Collection entries:
-----

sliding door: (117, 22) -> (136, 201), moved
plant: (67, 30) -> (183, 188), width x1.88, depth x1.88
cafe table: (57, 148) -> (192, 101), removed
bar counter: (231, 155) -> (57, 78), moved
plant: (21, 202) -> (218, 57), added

-----

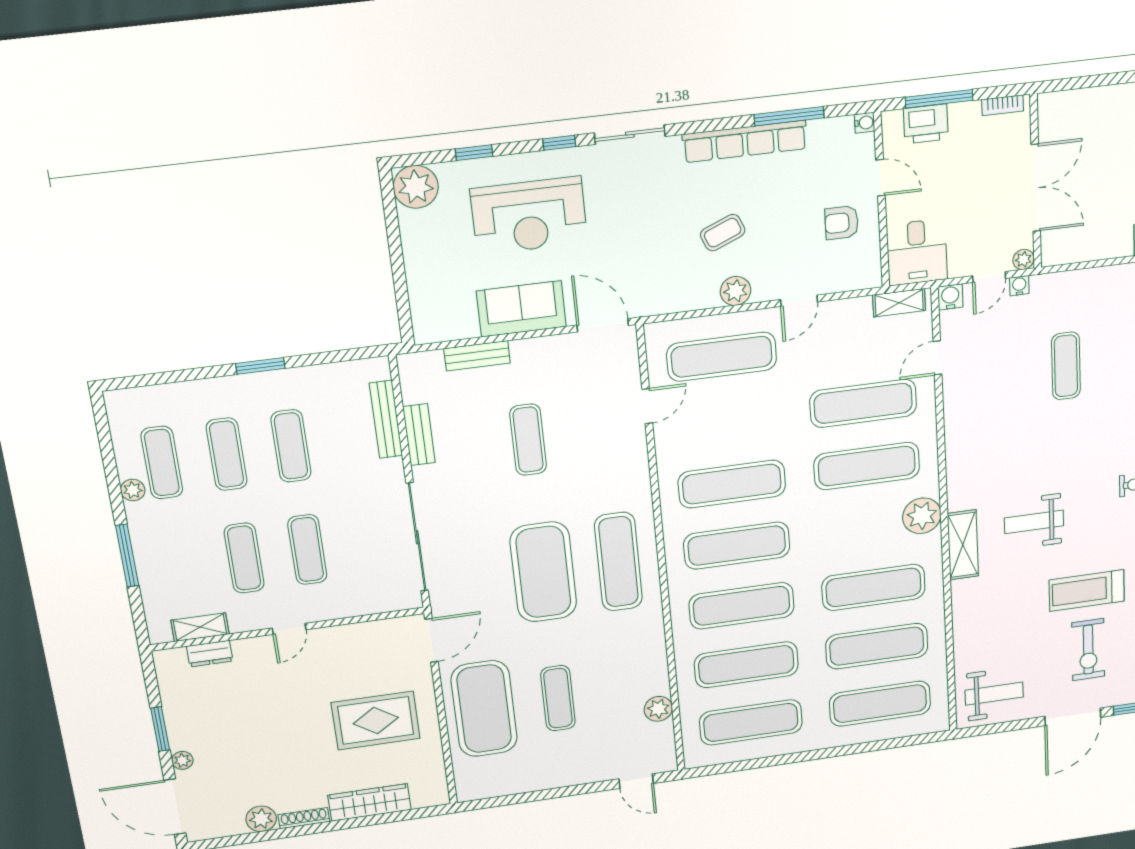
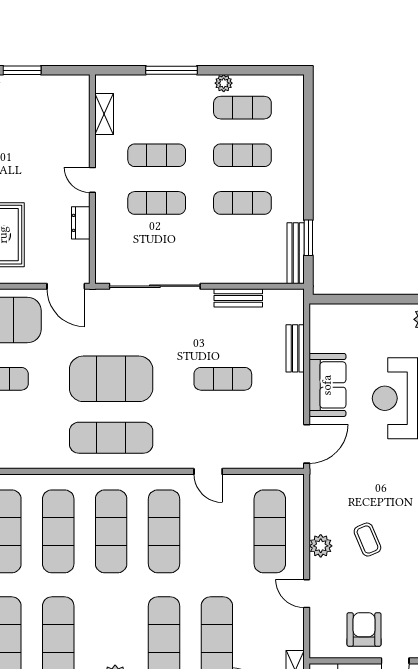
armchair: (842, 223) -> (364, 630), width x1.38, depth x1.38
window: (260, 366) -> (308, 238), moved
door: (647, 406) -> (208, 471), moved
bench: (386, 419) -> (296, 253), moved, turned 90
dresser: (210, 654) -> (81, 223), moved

-----

* _Exercise_:
Output only an exact transcription of the lines above from the one with "window: (260, 366) -> (308, 238), moved" up to and including the one with "dresser: (210, 654) -> (81, 223), moved".

* _Answer box_:
window: (260, 366) -> (308, 238), moved
door: (647, 406) -> (208, 471), moved
bench: (386, 419) -> (296, 253), moved, turned 90
dresser: (210, 654) -> (81, 223), moved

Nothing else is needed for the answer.